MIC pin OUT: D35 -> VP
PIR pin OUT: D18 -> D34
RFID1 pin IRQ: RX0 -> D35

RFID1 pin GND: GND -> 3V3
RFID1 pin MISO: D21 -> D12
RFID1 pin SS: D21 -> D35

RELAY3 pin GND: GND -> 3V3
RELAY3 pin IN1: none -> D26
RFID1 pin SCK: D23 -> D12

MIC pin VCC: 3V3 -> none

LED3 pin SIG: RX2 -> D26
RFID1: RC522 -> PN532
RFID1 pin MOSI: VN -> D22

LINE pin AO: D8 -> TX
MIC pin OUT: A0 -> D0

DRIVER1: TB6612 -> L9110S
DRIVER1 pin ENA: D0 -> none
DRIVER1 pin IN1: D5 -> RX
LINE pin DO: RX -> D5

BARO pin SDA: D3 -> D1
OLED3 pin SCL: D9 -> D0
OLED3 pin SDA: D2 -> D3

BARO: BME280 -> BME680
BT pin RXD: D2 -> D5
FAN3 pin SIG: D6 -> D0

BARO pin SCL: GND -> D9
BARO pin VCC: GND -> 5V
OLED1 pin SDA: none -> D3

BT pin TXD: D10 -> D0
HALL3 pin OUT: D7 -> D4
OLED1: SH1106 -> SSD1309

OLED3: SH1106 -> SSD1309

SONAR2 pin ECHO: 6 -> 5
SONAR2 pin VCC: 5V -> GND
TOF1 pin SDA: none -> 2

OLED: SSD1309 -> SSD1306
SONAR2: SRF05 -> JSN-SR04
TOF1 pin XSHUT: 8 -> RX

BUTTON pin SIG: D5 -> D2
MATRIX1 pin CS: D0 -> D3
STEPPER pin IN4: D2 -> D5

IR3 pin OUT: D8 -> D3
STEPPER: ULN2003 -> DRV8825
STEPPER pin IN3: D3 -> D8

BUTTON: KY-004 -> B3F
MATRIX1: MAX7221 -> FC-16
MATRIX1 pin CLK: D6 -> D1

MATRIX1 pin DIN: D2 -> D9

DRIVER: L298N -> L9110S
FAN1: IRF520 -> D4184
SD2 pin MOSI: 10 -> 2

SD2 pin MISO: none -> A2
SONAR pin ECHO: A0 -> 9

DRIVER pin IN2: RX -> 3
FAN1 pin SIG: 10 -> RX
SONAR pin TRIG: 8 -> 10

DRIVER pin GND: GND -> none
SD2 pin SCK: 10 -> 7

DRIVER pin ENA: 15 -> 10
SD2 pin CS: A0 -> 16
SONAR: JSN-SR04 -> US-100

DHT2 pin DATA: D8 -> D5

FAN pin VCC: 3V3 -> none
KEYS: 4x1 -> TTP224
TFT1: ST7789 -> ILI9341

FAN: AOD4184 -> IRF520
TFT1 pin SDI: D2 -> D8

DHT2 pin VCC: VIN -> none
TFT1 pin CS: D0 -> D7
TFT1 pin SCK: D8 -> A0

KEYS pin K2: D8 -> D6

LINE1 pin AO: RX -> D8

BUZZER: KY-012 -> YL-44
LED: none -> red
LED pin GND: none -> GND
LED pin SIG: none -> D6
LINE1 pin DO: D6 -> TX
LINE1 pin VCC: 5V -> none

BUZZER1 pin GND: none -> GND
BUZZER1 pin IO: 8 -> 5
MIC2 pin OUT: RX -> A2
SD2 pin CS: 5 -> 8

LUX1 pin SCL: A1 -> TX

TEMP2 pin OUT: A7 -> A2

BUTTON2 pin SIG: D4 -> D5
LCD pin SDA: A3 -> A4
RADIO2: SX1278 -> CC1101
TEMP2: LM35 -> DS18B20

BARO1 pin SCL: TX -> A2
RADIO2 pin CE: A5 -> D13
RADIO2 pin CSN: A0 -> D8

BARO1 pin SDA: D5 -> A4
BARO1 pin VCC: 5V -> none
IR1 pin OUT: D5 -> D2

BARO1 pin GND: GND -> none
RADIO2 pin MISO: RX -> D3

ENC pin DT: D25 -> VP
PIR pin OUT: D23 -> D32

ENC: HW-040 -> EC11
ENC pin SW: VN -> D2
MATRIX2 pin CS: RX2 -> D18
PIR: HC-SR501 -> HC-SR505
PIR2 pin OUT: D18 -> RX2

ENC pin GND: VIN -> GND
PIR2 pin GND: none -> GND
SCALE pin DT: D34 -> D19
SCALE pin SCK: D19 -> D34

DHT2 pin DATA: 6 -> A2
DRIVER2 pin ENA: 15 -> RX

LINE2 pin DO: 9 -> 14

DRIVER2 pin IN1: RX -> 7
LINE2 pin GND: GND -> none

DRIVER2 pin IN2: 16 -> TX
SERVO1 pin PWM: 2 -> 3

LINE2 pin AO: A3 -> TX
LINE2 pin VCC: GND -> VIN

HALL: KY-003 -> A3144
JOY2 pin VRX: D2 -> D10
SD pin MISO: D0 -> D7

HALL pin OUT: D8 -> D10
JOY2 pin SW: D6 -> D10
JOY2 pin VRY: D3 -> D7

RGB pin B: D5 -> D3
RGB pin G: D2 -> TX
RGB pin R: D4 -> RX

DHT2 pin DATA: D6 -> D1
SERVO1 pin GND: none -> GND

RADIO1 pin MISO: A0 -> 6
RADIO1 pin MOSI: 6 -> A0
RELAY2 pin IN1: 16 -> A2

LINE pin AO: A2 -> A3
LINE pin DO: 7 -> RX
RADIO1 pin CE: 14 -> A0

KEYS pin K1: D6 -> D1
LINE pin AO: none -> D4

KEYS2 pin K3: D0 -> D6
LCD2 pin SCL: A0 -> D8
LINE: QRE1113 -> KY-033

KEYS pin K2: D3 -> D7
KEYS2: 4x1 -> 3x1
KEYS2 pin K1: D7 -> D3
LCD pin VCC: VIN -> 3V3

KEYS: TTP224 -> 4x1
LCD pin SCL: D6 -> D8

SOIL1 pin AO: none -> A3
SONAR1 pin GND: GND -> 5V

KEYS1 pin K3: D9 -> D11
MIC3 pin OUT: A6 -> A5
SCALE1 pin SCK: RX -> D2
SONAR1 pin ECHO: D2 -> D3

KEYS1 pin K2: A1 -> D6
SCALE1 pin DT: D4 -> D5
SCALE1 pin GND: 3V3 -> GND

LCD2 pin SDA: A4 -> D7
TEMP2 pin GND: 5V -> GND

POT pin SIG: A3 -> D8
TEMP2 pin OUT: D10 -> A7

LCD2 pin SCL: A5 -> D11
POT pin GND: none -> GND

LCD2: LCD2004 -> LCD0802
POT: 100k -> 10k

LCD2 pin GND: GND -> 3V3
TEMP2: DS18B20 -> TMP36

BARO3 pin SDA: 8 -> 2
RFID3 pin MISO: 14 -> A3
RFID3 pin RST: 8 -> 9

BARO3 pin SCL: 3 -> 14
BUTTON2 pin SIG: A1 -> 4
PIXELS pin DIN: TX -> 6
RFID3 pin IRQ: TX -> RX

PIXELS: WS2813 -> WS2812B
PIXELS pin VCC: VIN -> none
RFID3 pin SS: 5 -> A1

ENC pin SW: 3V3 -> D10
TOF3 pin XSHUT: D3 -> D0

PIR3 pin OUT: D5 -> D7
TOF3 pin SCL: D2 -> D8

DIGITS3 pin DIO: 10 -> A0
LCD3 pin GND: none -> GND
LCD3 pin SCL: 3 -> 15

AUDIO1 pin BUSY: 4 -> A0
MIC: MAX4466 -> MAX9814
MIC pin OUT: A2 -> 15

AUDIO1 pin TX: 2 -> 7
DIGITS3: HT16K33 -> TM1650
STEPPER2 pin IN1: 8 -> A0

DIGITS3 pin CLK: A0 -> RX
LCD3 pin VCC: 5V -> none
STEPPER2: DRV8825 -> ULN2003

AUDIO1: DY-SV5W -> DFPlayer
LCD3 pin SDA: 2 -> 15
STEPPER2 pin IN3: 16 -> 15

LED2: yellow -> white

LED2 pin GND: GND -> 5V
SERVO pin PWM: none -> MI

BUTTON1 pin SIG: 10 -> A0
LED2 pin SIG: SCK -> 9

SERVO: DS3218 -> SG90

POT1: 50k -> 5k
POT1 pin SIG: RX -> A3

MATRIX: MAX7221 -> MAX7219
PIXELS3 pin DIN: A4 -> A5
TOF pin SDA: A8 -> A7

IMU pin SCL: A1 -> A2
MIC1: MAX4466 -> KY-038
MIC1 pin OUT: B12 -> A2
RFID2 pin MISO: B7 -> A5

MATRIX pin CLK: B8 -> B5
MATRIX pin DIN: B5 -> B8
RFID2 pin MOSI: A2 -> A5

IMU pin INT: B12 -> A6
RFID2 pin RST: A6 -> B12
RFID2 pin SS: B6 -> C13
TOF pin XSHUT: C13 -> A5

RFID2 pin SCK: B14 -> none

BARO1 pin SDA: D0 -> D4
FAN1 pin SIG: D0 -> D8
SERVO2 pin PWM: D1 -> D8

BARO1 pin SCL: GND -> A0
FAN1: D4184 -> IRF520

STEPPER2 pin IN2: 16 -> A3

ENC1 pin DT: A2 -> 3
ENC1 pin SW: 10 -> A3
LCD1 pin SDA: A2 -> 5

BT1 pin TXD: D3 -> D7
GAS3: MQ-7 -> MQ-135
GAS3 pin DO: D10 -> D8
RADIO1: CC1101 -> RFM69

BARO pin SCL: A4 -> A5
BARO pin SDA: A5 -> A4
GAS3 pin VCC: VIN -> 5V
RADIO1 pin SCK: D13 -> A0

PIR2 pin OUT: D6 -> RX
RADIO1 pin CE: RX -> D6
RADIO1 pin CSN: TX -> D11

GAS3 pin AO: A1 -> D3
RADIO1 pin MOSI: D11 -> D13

# Assignment
Above this instruction are the records; retype exactly the lines from the one containing "RELAY3 pin GND: GND -> 3V3" up to and including the one containing "BARO pin SDA: D3 -> D1".

# Response to the exercise
RELAY3 pin GND: GND -> 3V3
RELAY3 pin IN1: none -> D26
RFID1 pin SCK: D23 -> D12

MIC pin VCC: 3V3 -> none

LED3 pin SIG: RX2 -> D26
RFID1: RC522 -> PN532
RFID1 pin MOSI: VN -> D22

LINE pin AO: D8 -> TX
MIC pin OUT: A0 -> D0

DRIVER1: TB6612 -> L9110S
DRIVER1 pin ENA: D0 -> none
DRIVER1 pin IN1: D5 -> RX
LINE pin DO: RX -> D5

BARO pin SDA: D3 -> D1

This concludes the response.